What you are asked to do →
Copy out all of the lines below exactly; the pictures do not belong in the copy.

Excerpted data →
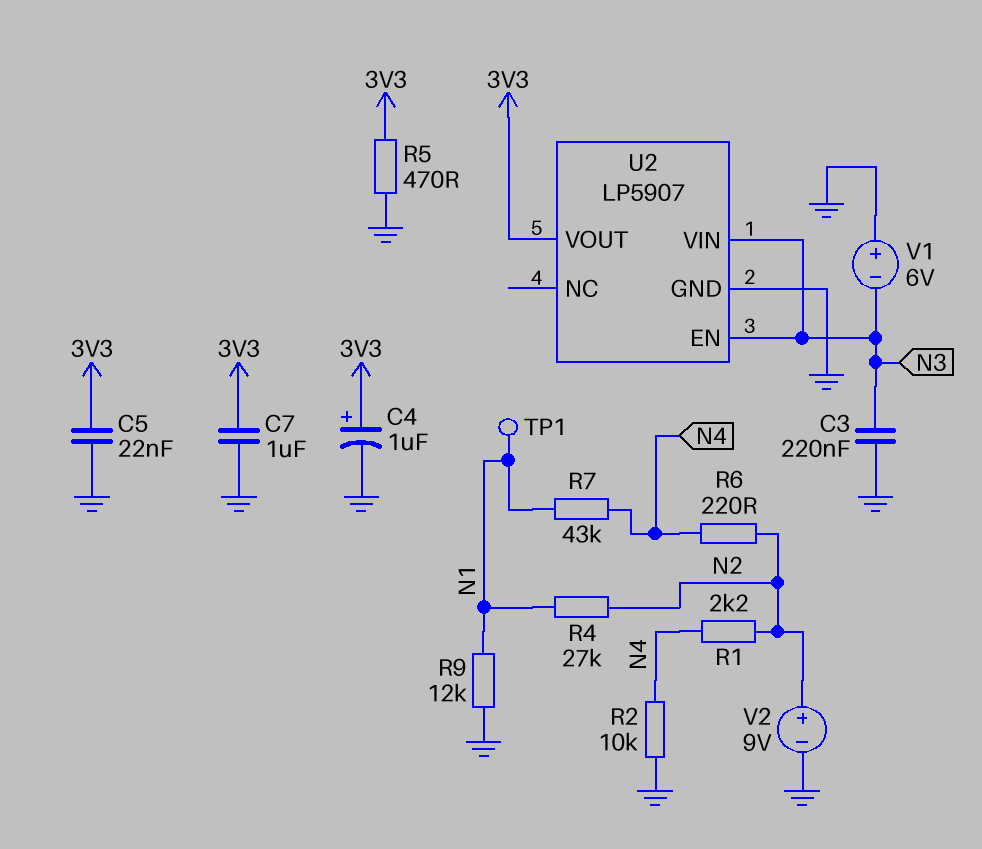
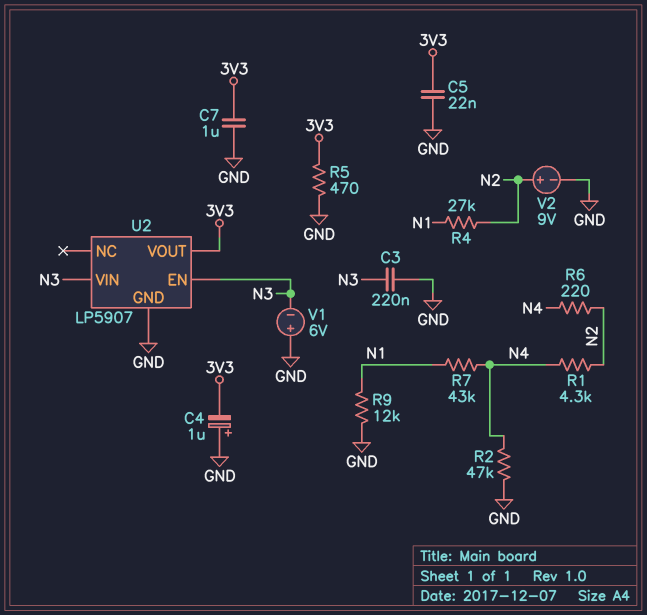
C4: 1uF (plus 3V3, minus GND) -> 1uF (plus GND, minus 3V3)
R1: 2.2k (N2, N4) -> 4.3k (N2, N4)
R2: 10k (GND, N4) -> 47k (GND, N4)
TP1: test point (N1) -> none

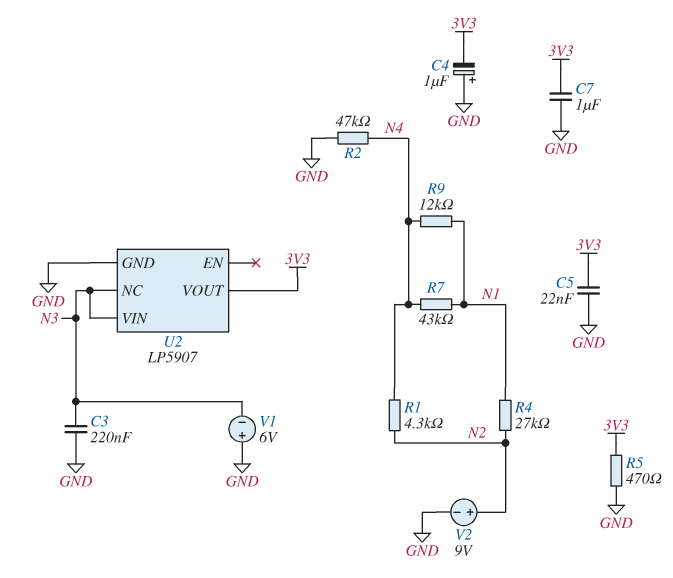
R6: 220 (N2, N4) -> none
R9: 12k (GND, N1) -> 12k (N1, N4)
U2 pin EN: N3 -> none
U2 pin NC: none -> N3

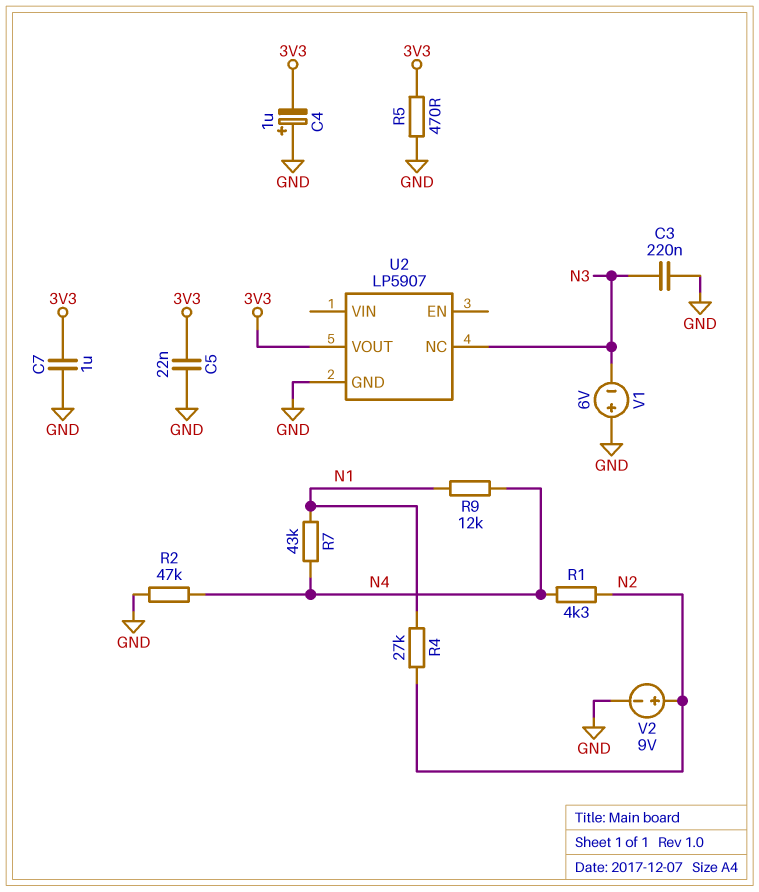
U2 pin VIN: N3 -> none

Exercise solution →
C4: 1uF (plus 3V3, minus GND) -> 1uF (plus GND, minus 3V3)
R1: 2.2k (N2, N4) -> 4.3k (N2, N4)
R2: 10k (GND, N4) -> 47k (GND, N4)
TP1: test point (N1) -> none

R6: 220 (N2, N4) -> none
R9: 12k (GND, N1) -> 12k (N1, N4)
U2 pin EN: N3 -> none
U2 pin NC: none -> N3

U2 pin VIN: N3 -> none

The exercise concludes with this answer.